Work to complete
Locate each line in the records below that contains the string "time" and copy those lines. Letter case matters.

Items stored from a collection
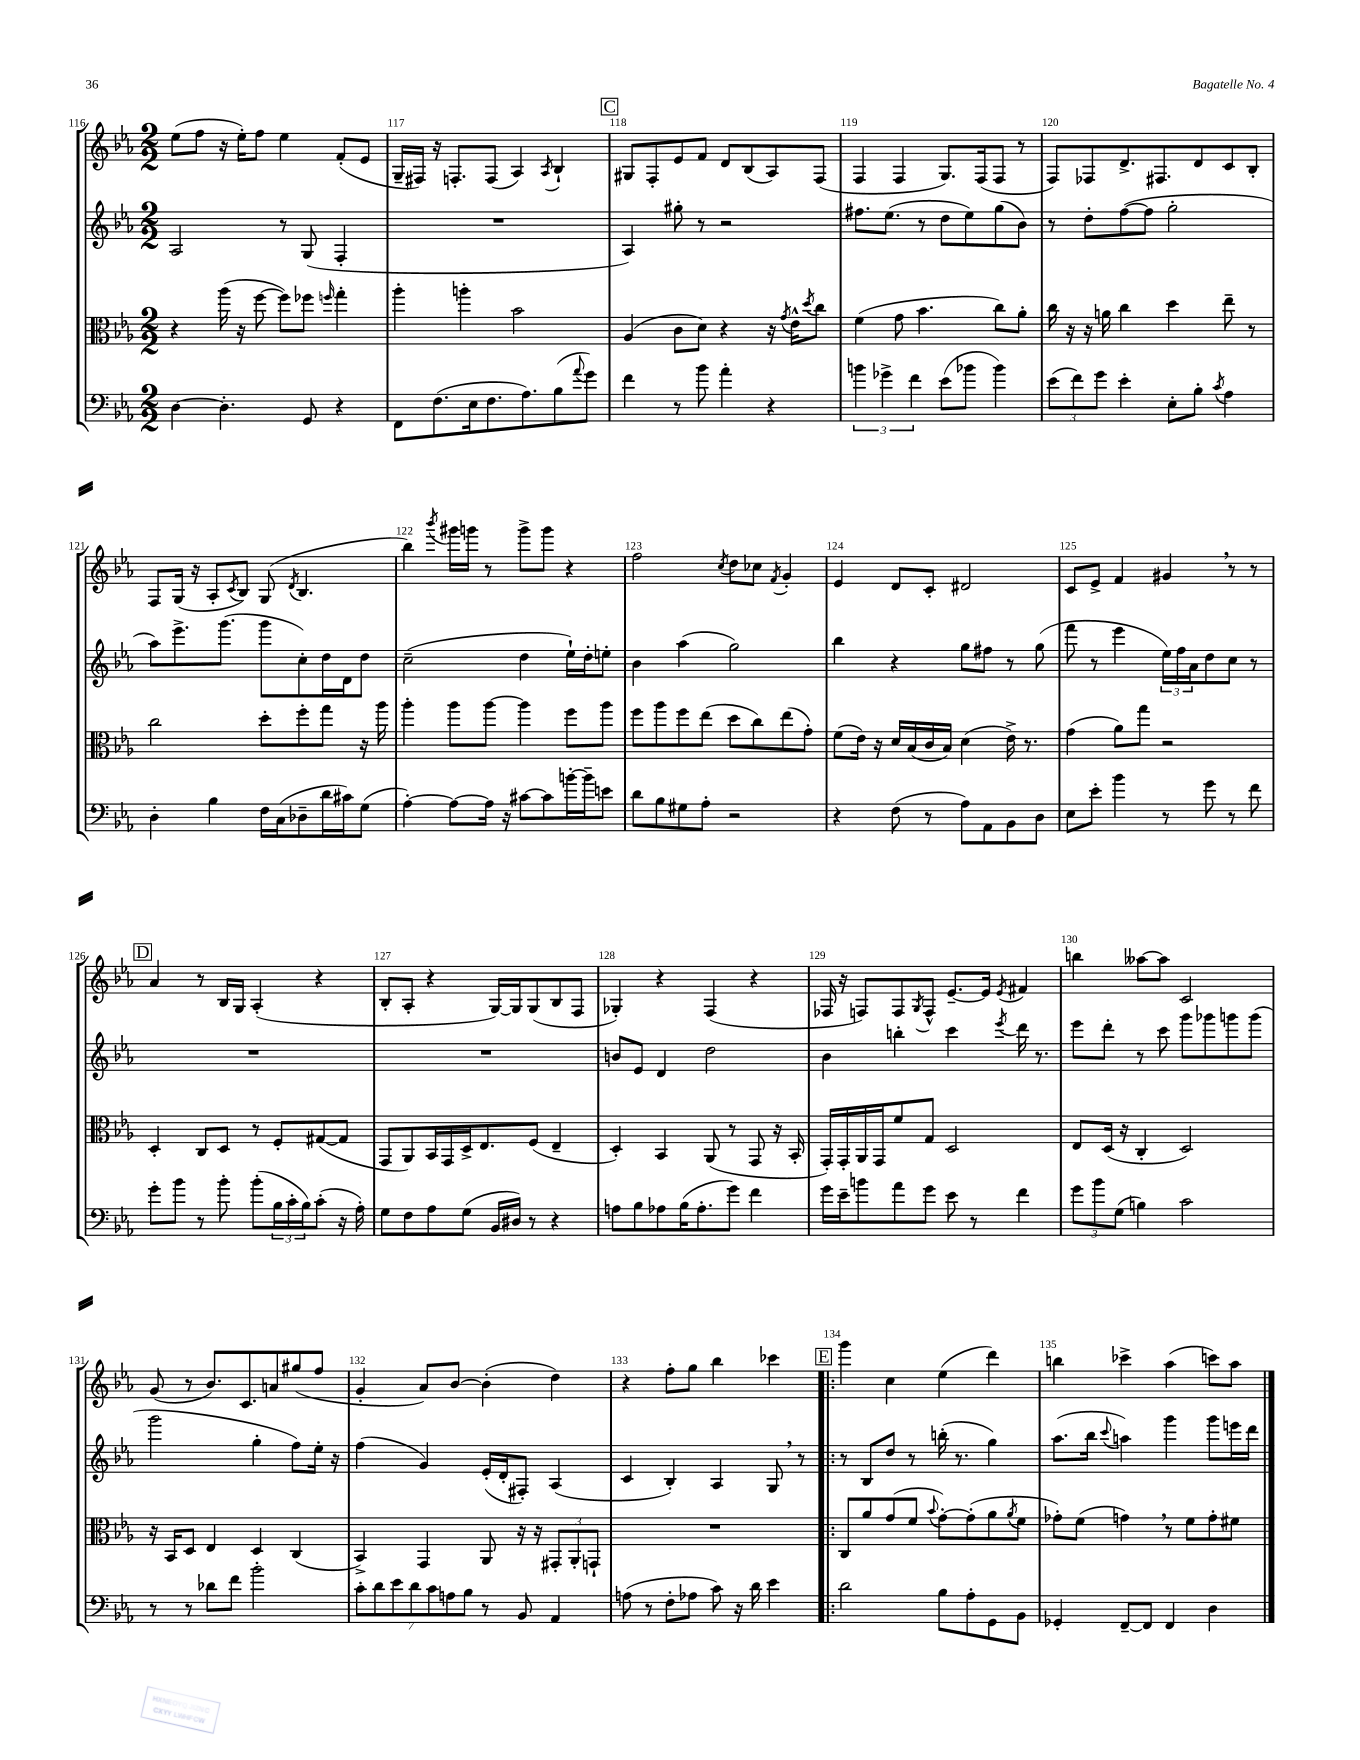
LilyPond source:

<<
\new StaffGroup <<
\new Staff = "s0" {
    \clef treble \key ees \major \numericTimeSignature \time 2/2
    ees''8( f''8 r16 ees''16-.) f''8 ees''4 f'8-.( ees'8 |
    g16-- fis16) r16 f8.-. f8( aes4) \acciaccatura { aes8 } bes4-! |
    \mark \markup { \box "C" } gis8 f8-. ees'8 f'8 d'8 bes8( aes8) f8( |
    f4 f4 g8.) f16( f8 r8 |
    f8) fes8 d'8.-> fis8. d'8 c'8 bes8-. |
    f8 g16( r16 aes8-. \acciaccatura { c'8 } bes8) g8( \acciaccatura { d'8 } bes4. |
    bes''4) \acciaccatura { bes'''8 } gis'''16 g'''16 r8 g'''8-> g'''8 r4 |
    f''2 \acciaccatura { c''8 } d''8 ces''8 \acciaccatura { f'8 } g'4-. |
    ees'4 d'8 c'8-. dis'2 |
    c'8 ees'8-> f'4 gis'4 \breathe r8 r8 |
    \mark \markup { \box "D" } aes'4 r8 bes16 g16 aes4-.( r4 |
    bes8-. aes8-. r4 g16~) g16 g8( bes8 f8 |
    ges4-.) r4 f4( r4 |
    fes16 r16 f8) f8 \acciaccatura { g8 } f8-^ ees'8.~-- ees'16 \acciaccatura { ees'8 } fis'4 |
    b''4 aeses''8~ aeses''8 c'2 |
    g'8( r8 bes'8.) c'8. a'8 gis''8( f''8 |
    g'4-. aes'8) bes'8~ bes'4-.( d''4) |
    r4 f''8-. g''8 bes''4 ces'''4 |
    \mark \markup { \box "E" } \bar ".|:" g'''4 c''4 ees''4( d'''4) |
    b''4 ces'''4-> aes''4( c'''8) aes''8 \bar "|." |
}
\new Staff = "s1" {
    \clef treble \key ees \major \numericTimeSignature \time 2/2
    aes2 r8 g8( f4-. |
    R1 |
    \mark \markup { \box "C" } aes4) gis''8-. r8 r2 |
    fis''8. ees''8.( r8 d''8 ees''8) g''8( bes'8) |
    r8 d''8-. f''8~( f''8 g''2-. |
    aes''8) ees'''8.-> g'''8.( g'''8 c''8-.) d''16 d'16 d''8 |
    c''2--( d''4 ees''16-!) d''16-. e''8-. |
    bes'4 aes''4( g''2) |
    bes''4 r4 g''8 fis''8 r8 g''8( |
    f'''8 r8 ees'''4 \tuplet 3/2 { ees''16) f''16 aes'16 } d''8 c''8 r8 |
    \mark \markup { \box "D" } R1 |
    R1 |
    b'8 ees'8 d'4 d''2 |
    bes'4 b''4-. c'''4 \acciaccatura { ees'''8 } d'''16 r8. |
    ees'''8 d'''8-. r8 c'''8 g'''8 ges'''8 g'''8 g'''8( |
    g'''2 g''4-. f''8) ees''16-. r16 |
    f''4( g'4) ees'16-.( d'16-. fis8-.) aes4( |
    c'4 bes4-.) aes4 g8 \breathe r8 |
    \mark \markup { \box "E" } \bar ".|:" r8 bes8 d''8 r8 b''16-.( r8. g''4) |
    aes''8.( bes''16 \appoggiatura { c'''8 } a''4) g'''4 g'''8 e'''16 d'''16 \bar "|." |
}
\new Staff = "s2" {
    \clef alto \key ees \major \numericTimeSignature \time 2/2
    r4 aes''16( r16 f''8~ f''8) fes''8 \grace { f''16 } g''4-. |
    aes''4-. a''4-. bes'2 |
    \mark \markup { \box "C" } aes4( c'8 d'8) r4 r16 \acciaccatura { g'8 } ees'16-^ \acciaccatura { d''8 } c''8 |
    f'4( g'8 bes'4. c''8) aes'8-. |
    c''16 r16 r16 a'16 c''4 d''4 ees''8-- r8 |
    c''2 d''8-. f''8-. g''8 r16 aes''16 |
    aes''4-. aes''8 aes''8~ aes''4 f''8 aes''8 |
    f''8 aes''8 f''8 ees''8( d''8 c''8) ees''8( g'8-.) |
    f'8( ees'16) r16 d'16 bes16( c'16 bes16) d'4( ees'16->) r8. |
    g'4( aes'8) g''8 r2 |
    \mark \markup { \box "D" } d4-. c8 d8 r8 f8-. gis8~( gis8 |
    g,8 aes,8) bes,16 g,16 d16-> ees8. f8( ees4-- |
    d4-.) bes,4 aes,8( r8 g,8 r16 bes,16-. |
    g,16-.) g,16-. aes,16 g,16 f'8 g8 d2 |
    ees8 d16( r16 c4-. d2) |
    r16 bes,16 d8 ees4 d4 c4( |
    bes,4->) g,4 aes,8 r16 r16 \tuplet 3/2 { gis,8-. aes,8-. g,8-! } |
    R1 |
    \mark \markup { \box "E" } \bar ".|:" c8 aes'8 g'8( f'8 \appoggiatura { bes'8 } g'8~-.) g'8-.( aes'8 \acciaccatura { aes'8 } f'8 |
    ges'8-.) f'8( g'4) \breathe r8 f'8 g'8-. fis'8 \bar "|." |
}
\new Staff = "s3" {
    \clef bass \key ees \major \numericTimeSignature \time 2/2
    d4~ d4.-. g,8 r4 |
    f,8 f8.( ees16 f8. aes8.) bes8( \appoggiatura { aes'8 } g'8) |
    \mark \markup { \box "C" } f'4 r8 bes'8 aes'4-. r4 |
    \tuplet 3/2 { b'4 ges'4-> f'4 } ees'8( bes'8 bes'4) |
    \tuplet 3/2 { ees'8( f'8) g'8 } ees'4-. ees8-. bes8-. \acciaccatura { c'8 } aes4 |
    d4-. bes4 f16 c16( des8-- d'16 cis'16) g8( |
    aes4~-.) aes8~ aes16 r16 cis'8~ cis'8 b'16~-. b'16-- e'8 |
    d'8 bes8 gis8 aes8-. r2 |
    r4 f8( r8 aes8) aes,8 bes,8 d8 |
    ees8 ees'8-. bes'4 r8 g'8 r8 f'8 |
    \mark \markup { \box "D" } g'8-. bes'8 r8 bes'8-. bes'8-.( \tuplet 3/2 { bes16 c'16-. bes16) } c'8-.( r16 aes16-.) |
    g8 f8 aes8 g8( bes,16 dis16) r8 r4 |
    a8 bes8 aes8 bes16( aes8.-. g'8) f'4 |
    g'16 ees'16-- b'8 aes'8 g'8 ees'8 r8 f'4 |
    \tuplet 3/2 { g'8 bes'8 g8( } b4) c'2 |
    r8 r8 des'8 f'8 bes'2-. |
    \tuplet 7/4 { c'8-. d'8 ees'8 d'8 c'8 a8 bes8 } r8 bes,8 aes,4 |
    a8( r8 f8-. aes8 c'8) r16 d'16 ees'4 |
    \mark \markup { \box "E" } \bar ".|:" d'2 bes8 aes8-. g,8 bes,8 |
    ges,4-. f,8~-- f,8 f,4 d4 \bar "|." |
}
>>
>>
\layout { \context { \Score currentBarNumber = #116 \override BarNumber.break-visibility = ##(#f #t #t) barNumberVisibility = #all-bar-numbers-visible } }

Full answer
    \clef treble \key ees \major \numericTimeSignature \time 2/2
    \clef treble \key ees \major \numericTimeSignature \time 2/2
    \clef alto \key ees \major \numericTimeSignature \time 2/2
    \clef bass \key ees \major \numericTimeSignature \time 2/2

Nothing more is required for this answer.